Exercise objective
Copy the material word for word, everything from its beginning down to the line that contains "road 2 (track): [(0,126),(89,0)]", with both ends included. Leave the pictures out of your copy.
____
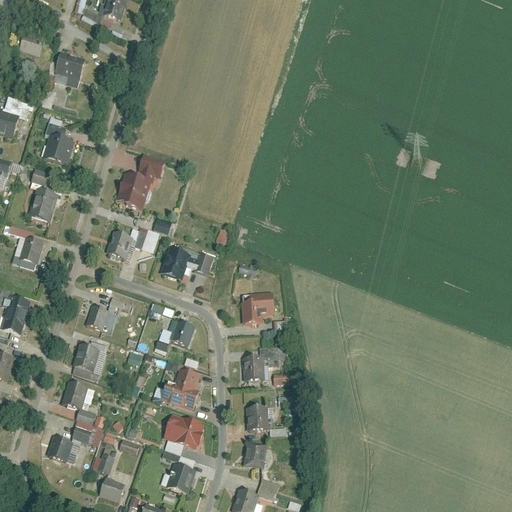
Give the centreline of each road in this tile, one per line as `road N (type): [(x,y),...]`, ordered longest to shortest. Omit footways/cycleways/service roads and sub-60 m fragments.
road 1 (residential): [(206,511),(222,444),(211,320),(75,267)]
road 2 (residential): [(136,66),(75,267)]
road 3 (residential): [(75,267),(21,458)]
road 4 (residential): [(136,66),(14,0)]
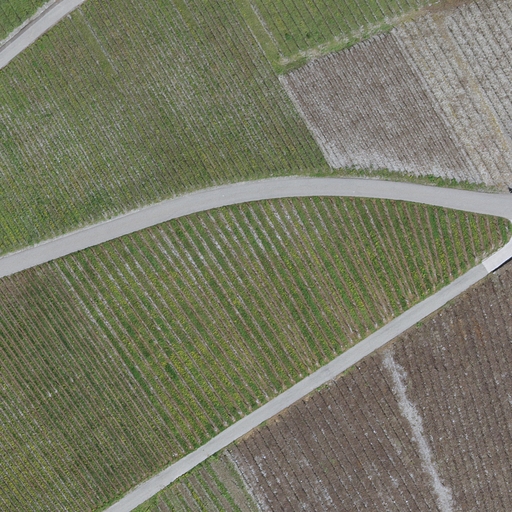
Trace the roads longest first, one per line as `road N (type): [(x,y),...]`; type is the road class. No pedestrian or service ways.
road 1 (unclassified): [(0,268),(233,193),(333,186),(511,207)]
road 2 (unclassified): [(511,249),(110,511)]
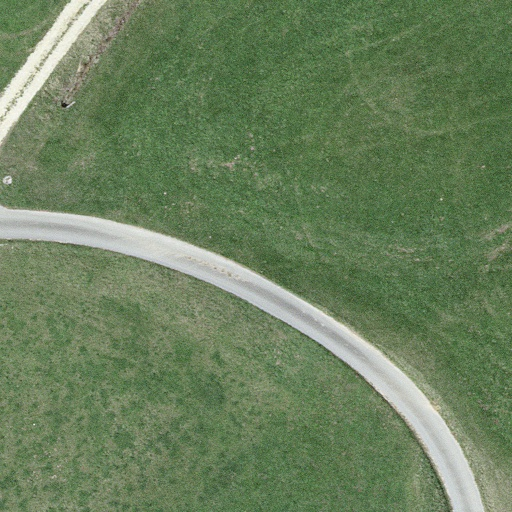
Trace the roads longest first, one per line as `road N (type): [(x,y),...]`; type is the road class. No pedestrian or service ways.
road 1 (track): [(0,223),(83,229),(157,247),(305,315),(414,405),(468,511)]
road 2 (track): [(0,126),(89,0)]
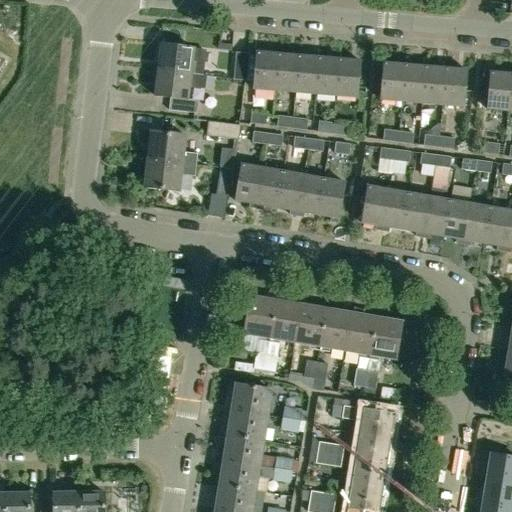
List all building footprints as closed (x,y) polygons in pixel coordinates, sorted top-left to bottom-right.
[(161,45),(158,71),(191,75),(191,74),(204,75),(207,51),(194,49),(161,45)] [(236,53),(233,80),(246,82),(247,81),(249,55),(249,54),(236,53)] [(255,81),(254,90),(264,91),(264,95),(266,98),(272,99),(272,92),(275,92),(278,55),(257,53),(257,56),(255,81)] [(249,55),(247,81),(255,81),(257,56),(249,55)] [(278,55),(275,92),(295,94),(298,56),(278,55)] [(298,56),(295,94),(315,95),(318,58),(298,56)] [(318,58),(315,95),(335,97),(338,60),(318,58)] [(338,60),(335,97),(356,99),(359,62),(338,60)] [(383,63),(380,101),(401,103),(404,65),(383,63)] [(404,65),(401,103),(421,105),(425,67),(404,65)] [(425,67),(421,105),(442,106),(445,69),(425,67)] [(445,69),(442,106),(463,108),(467,70),(445,69)] [(158,71),(155,96),(170,98),(169,110),(197,113),(198,100),(188,99),(189,88),(205,90),(205,89),(214,90),(215,80),(206,79),(207,75),(204,75),(191,74),(191,75),(158,71)] [(490,74),(487,111),(508,112),(511,75),(490,74)] [(251,113),(250,124),(255,125),(266,126),(267,114),(251,113)] [(278,116),(277,127),(292,129),(293,118),(278,116)] [(293,118),(292,129),(306,131),(308,120),(293,118)] [(319,121),(317,133),(332,135),(333,123),(319,121)] [(240,140),(242,125),(210,122),(208,136),(240,140)] [(333,123),(332,135),(347,136),(348,125),(333,123)] [(383,141),(382,141),(398,143),(399,132),(384,130),(383,141)] [(151,132),(147,160),(196,165),(198,154),(184,153),(186,137),(151,132)] [(253,132),(252,143),(267,145),(269,134),(253,132)] [(399,132),(398,143),(412,145),(414,133),(399,132)] [(269,134),(267,145),(282,147),(283,136),(283,135),(269,134)] [(424,135),(423,146),(438,149),(439,137),(424,135)] [(294,137),(293,149),(307,151),(309,139),(294,137)] [(439,137),(438,149),(453,151),(453,150),(454,139),(439,137)] [(309,139),(307,151),(323,153),(324,141),(309,139)] [(335,142),(334,154),(348,156),(350,144),(335,142)] [(482,154),(498,156),(500,144),(484,142),(482,154)] [(380,148),(379,160),(394,162),(396,150),(380,148)] [(396,150),(394,162),(409,164),(410,152),(396,150)] [(421,154),(419,165),(435,167),(437,155),(421,153),(421,154)] [(437,155),(435,167),(449,169),(451,157),(437,155)] [(462,159),(461,170),(475,172),(477,161),(462,159)] [(147,160),(144,187),(180,192),(182,175),(195,177),(196,165),(147,160)] [(477,161),(475,172),(491,174),(492,163),(477,161)] [(511,165),(503,164),(501,175),(511,176),(511,165)] [(242,165),(235,202),(250,205),(249,208),(256,209),(263,169),(242,165)] [(220,168),(215,196),(229,198),(233,170),(220,168)] [(263,169),(256,209),(262,211),(262,206),(277,209),(283,172),(263,169)] [(283,172),(277,209),(290,211),(289,215),(296,216),(303,176),(283,172)] [(303,176),(296,216),(303,217),(304,213),(317,215),(323,179),(303,176)] [(323,179),(317,215),(331,218),(330,222),(337,223),(344,183),(323,179)] [(368,186),(361,224),(375,226),(375,231),(382,232),(389,190),(368,186)] [(389,190),(382,232),(388,233),(389,228),(403,230),(409,193),(389,190)] [(409,193),(403,230),(416,233),(415,237),(422,238),(429,197),(409,193)] [(429,197),(422,238),(429,239),(429,235),(443,237),(450,200),(429,197)] [(450,200),(443,237),(457,240),(456,244),(463,245),(470,204),(450,200)] [(470,204),(463,245),(469,246),(470,242),(484,244),(490,207),(470,204)] [(490,207),(484,244),(498,246),(497,250),(503,251),(510,211),(490,207)] [(511,211),(510,211),(503,251),(510,253),(511,248),(511,211)] [(250,297),(244,335),(270,339),(276,301),(250,297)] [(276,301),(270,339),(294,343),(300,305),(276,301)] [(300,305),(294,343),(319,348),(325,309),(300,305)] [(325,309),(319,348),(344,352),(350,314),(325,309)] [(350,314),(344,352),(370,356),(375,318),(350,314)] [(375,318),(370,356),(395,360),(402,322),(375,318)] [(256,352),(253,370),(265,371),(268,354),(256,352)] [(268,354),(265,371),(275,372),(278,356),(268,354)] [(288,380),(297,381),(313,390),(315,380),(313,379),(316,362),(306,361),(304,375),(289,373),(288,380)] [(316,362),(313,379),(315,380),(325,381),(328,364),(316,362)] [(356,369),(353,386),(365,388),(367,371),(356,369)] [(367,371),(365,388),(375,390),(378,373),(367,371)] [(234,386),(230,412),(267,418),(271,392),(234,386)] [(284,407),(282,420),(300,423),(302,410),(284,407)] [(344,407),(342,418),(364,421),(362,435),(390,439),(394,414),(366,409),(365,410),(344,407)] [(230,412),(226,437),(263,442),(267,418),(230,412)] [(282,420),(280,431),(298,434),(300,423),(282,420)] [(358,459),(357,460),(385,464),(386,464),(390,439),(362,435),(358,459)] [(226,437),(222,461),(259,467),(263,442),(226,437)] [(318,442),(317,452),(342,457),(343,446),(318,442)] [(315,463),(315,464),(340,468),(342,457),(317,452),(315,463)] [(511,458),(492,455),(488,480),(511,484),(511,458)] [(275,458),(273,469),(291,472),(293,460),(275,458)] [(357,460),(353,484),(381,488),(385,464),(357,460)] [(222,461),(218,486),(255,492),(257,478),(259,467),(222,461)] [(259,467),(257,478),(272,480),(272,481),(289,484),(291,472),(273,469),(259,467)] [(511,484),(488,480),(484,505),(511,509),(511,507),(511,484)] [(353,484),(349,508),(373,511),(377,511),(381,488),(353,484)] [(218,486),(214,511),(220,511),(252,511),(255,492),(218,486)] [(301,500),(301,502),(308,503),(309,501),(334,506),(336,495),(311,491),(310,491),(303,491),(301,500)] [(53,494),(53,511),(79,511),(80,494),(53,494)] [(105,511),(105,494),(80,494),(79,511),(105,511)] [(5,495),(4,511),(29,511),(29,495),(5,495)] [(308,503),(306,511),(333,511),(334,506),(309,501),(308,503)]
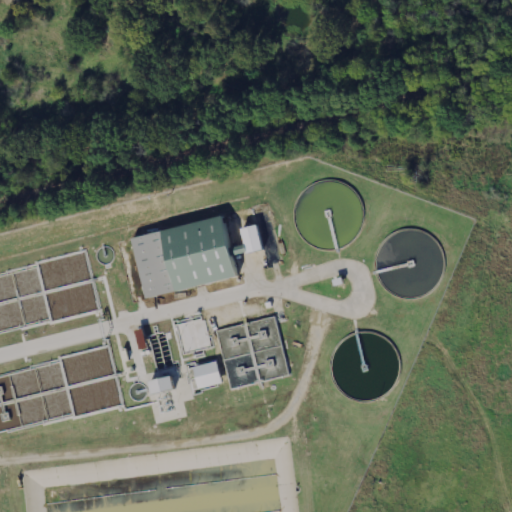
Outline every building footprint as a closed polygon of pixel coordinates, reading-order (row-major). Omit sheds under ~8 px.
[(146,297),(240,277),(235,255),(248,252),(246,244),(232,247),(225,216),(133,236),(146,297)] [(283,260),(274,221),(260,224),(269,264),(283,260)] [(243,228),(249,253),(264,250),(258,224),(243,228)] [(207,316),(178,320),(183,351),(211,347),(207,316)] [(190,367),(194,389),(224,383),(219,361),(190,367)] [(176,389),(174,376),(151,380),(154,393),(176,389)]
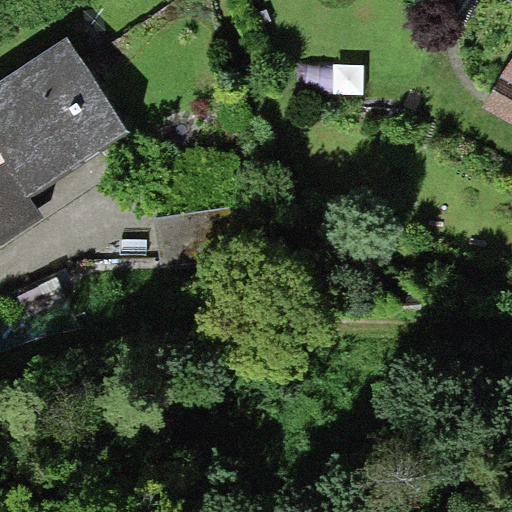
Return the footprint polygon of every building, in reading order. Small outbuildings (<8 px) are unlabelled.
[(501,58),(511,38),(511,0),(479,0),(460,35),(501,58)] [(128,110),(69,21),(0,66),(0,134),(11,152),(27,175),(83,139),(128,110)] [(511,38),(501,58),(493,72),(499,75),(484,100),(511,115),(511,38)] [(27,175),(11,152),(0,159),(0,238),(48,207),(27,175)] [(247,194),(158,205),(164,255),(253,244),(247,194)]
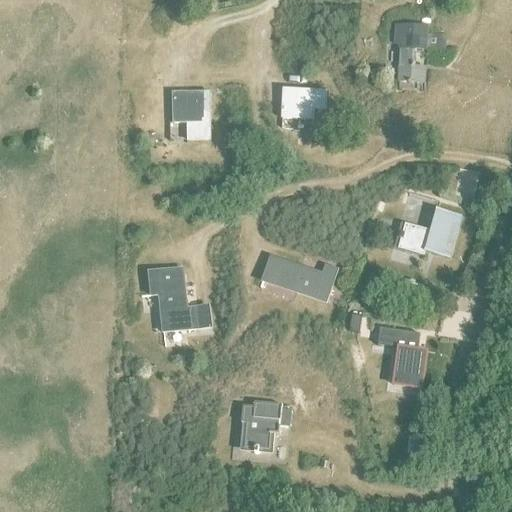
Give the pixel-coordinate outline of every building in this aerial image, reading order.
[(425,51),(426,35),(424,35),(424,29),(395,27),(395,45),(400,46),(398,83),(423,84),(424,70),(412,69),(413,50),(425,51)] [(283,119),(313,121),(313,111),(325,111),(326,94),(284,92),(283,119)] [(209,95),(173,96),(173,125),(186,125),(187,139),(210,139),(209,113),(209,95)] [(405,226),(398,251),(424,259),(425,254),(449,261),(461,219),(436,212),(430,233),(405,226)] [(295,295),(326,305),(337,272),(325,268),(323,276),(271,259),(264,280),(277,285),(277,282),(297,288),(295,295)] [(149,275),(151,298),(159,297),(163,334),(196,331),(194,308),(187,308),(182,271),(163,274),(149,275)] [(413,285),(410,296),(423,300),(426,288),(413,285)] [(351,319),(349,334),(357,335),(360,320),(351,319)] [(381,331),(379,346),(399,349),(393,387),(423,391),(428,353),(418,352),(421,336),(381,331)] [(247,426),(244,450),(255,451),(254,456),(258,456),(259,452),(269,452),(270,436),(279,437),(280,429),(290,430),(291,413),(281,412),(282,407),(255,405),(255,409),(243,408),(241,425),(247,426)] [(312,493),(311,507),(332,509),(333,495),(312,493)]
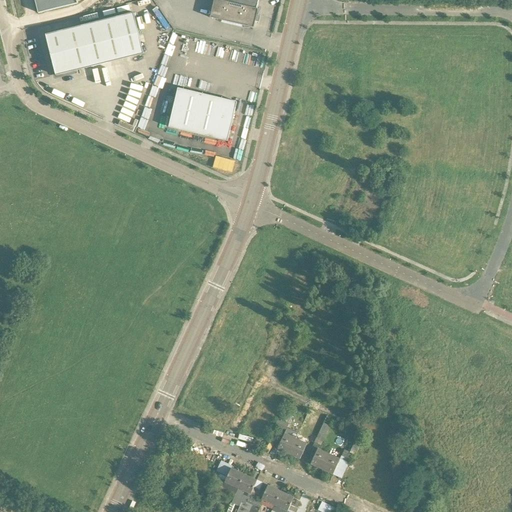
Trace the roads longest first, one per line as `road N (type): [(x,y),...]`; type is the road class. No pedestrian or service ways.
road 1 (unclassified): [(0,6),(29,103),(250,205)]
road 2 (unclassified): [(511,220),(475,303),(250,205)]
road 3 (residential): [(376,511),(156,416)]
road 4 (unclassified): [(156,416),(250,205)]
road 5 (unclassified): [(297,7),(511,12)]
road 6 (unclassified): [(250,205),(297,7)]
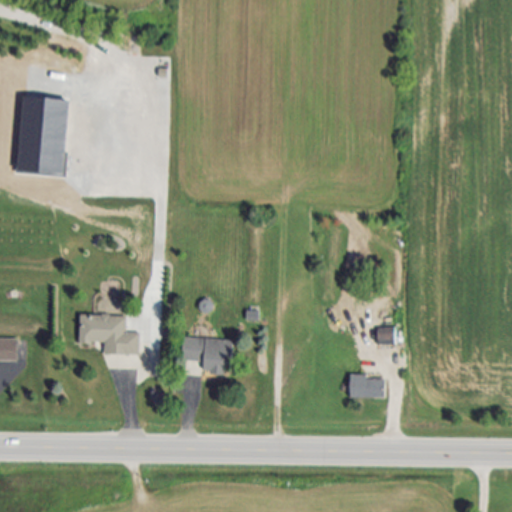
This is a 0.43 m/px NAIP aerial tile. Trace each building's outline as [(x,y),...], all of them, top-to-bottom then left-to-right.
[(70,175),(74,100),(29,97),(24,173),(70,175)] [(106,357),(106,346),(81,345),(81,316),(129,317),(129,334),(140,334),(140,357),(106,357)] [(379,329),(396,329),(396,346),(379,346),(379,329)] [(204,377),(204,371),(185,371),(186,340),(235,341),(234,377),(204,377)] [(0,341),(18,341),(18,362),(0,362),(0,341)] [(387,399),(352,399),(352,376),(387,376),(387,399)]
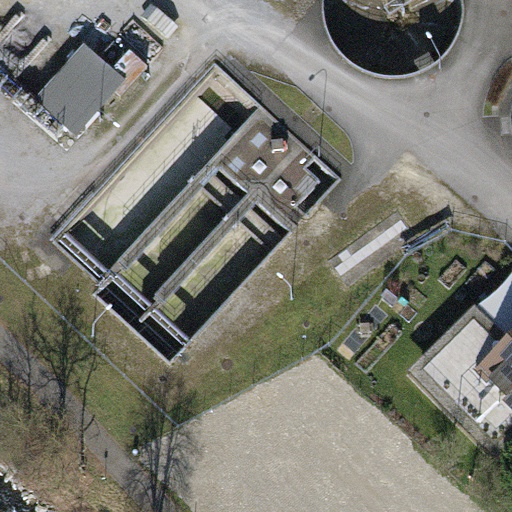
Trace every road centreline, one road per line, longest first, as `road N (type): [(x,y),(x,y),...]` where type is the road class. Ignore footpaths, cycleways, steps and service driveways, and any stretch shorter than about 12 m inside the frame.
road 1 (residential): [(511,238),(391,122),(181,0)]
road 2 (track): [(0,348),(161,511)]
____
Result for this task
Give the centreline of each road in this tile, one per line as `road N (type): [(x,y),...]`, ordered longest to shortest. Omit footways/cycleways/service roads and sub-60 m fragments.
road 1 (residential): [(206,511),(222,444),(211,320),(75,267)]
road 2 (residential): [(136,66),(75,267)]
road 3 (residential): [(75,267),(21,458)]
road 4 (residential): [(136,66),(14,0)]
Trace the roads longest first, one per line as `road N (type): [(x,y),...]`; type is the road class. No pedestrian or service ways.
road 1 (unclassified): [(0,268),(233,193),(333,186),(511,207)]
road 2 (unclassified): [(511,249),(110,511)]
Trace the roads longest first, one per line as `road N (type): [(x,y),...]`; type is the road class. No pedestrian or service ways.
road 1 (track): [(0,223),(83,229),(157,247),(305,315),(414,405),(468,511)]
road 2 (track): [(0,126),(89,0)]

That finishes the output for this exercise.